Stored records
⟨

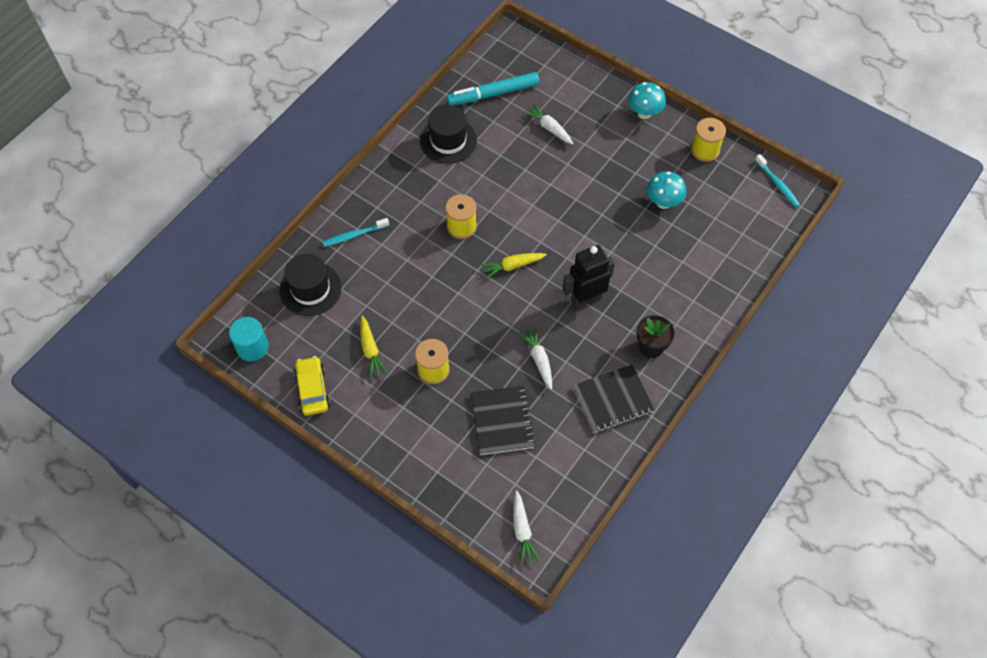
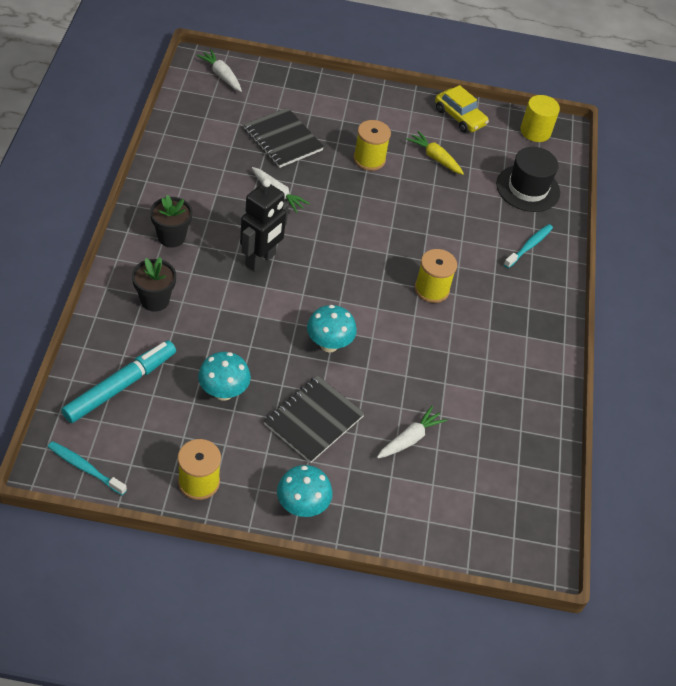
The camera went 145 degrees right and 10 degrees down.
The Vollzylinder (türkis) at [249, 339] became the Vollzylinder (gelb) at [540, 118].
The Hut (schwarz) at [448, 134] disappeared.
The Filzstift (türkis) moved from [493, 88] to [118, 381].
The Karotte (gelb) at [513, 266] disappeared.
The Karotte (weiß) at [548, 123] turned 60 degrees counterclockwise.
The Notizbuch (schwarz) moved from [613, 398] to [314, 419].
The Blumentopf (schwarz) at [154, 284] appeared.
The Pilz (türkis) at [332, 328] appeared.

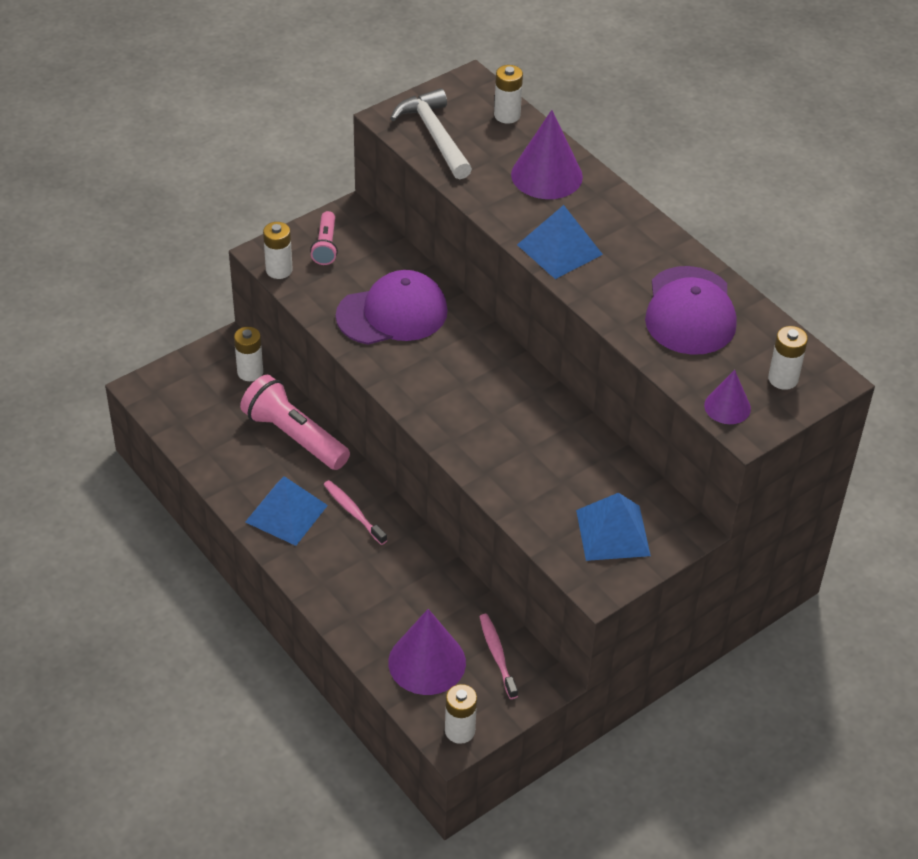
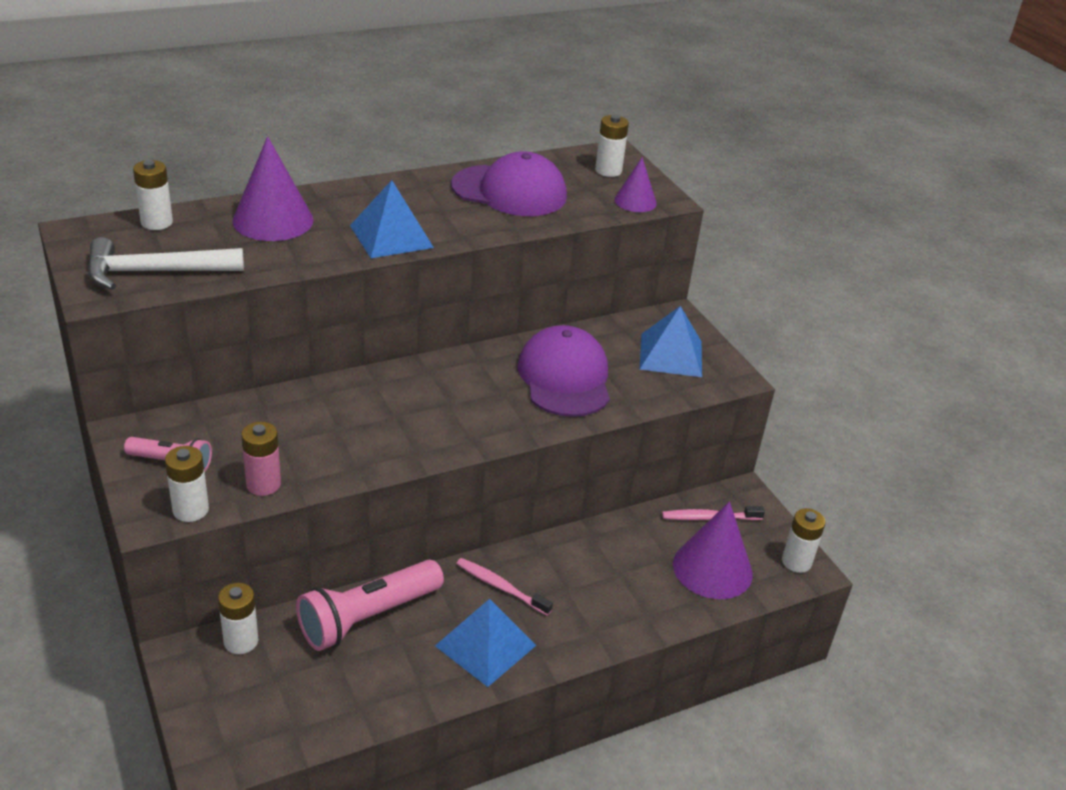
The camera went 80 degrees left and 10 degrees down.
The Zahnbürste (rosa) at [355, 512] turned 60 degrees clockwise.
The Kappe (lila) moved from [392, 307] to [564, 371].
The Batterie (rosa) at [261, 459] appeared.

⟩

* _Exercise requirements_:
Take the line with "The Karotte (weiß)" as the first line and the last line of the records above as the final one; reproduce exactly the lines between them, both included, without pictures.

* _Task result_:
The Karotte (weiß) at [548, 123] turned 60 degrees counterclockwise.
The Notizbuch (schwarz) moved from [613, 398] to [314, 419].
The Blumentopf (schwarz) at [154, 284] appeared.
The Pilz (türkis) at [332, 328] appeared.

The camera went 80 degrees left and 10 degrees down.
The Zahnbürste (rosa) at [355, 512] turned 60 degrees clockwise.
The Kappe (lila) moved from [392, 307] to [564, 371].
The Batterie (rosa) at [261, 459] appeared.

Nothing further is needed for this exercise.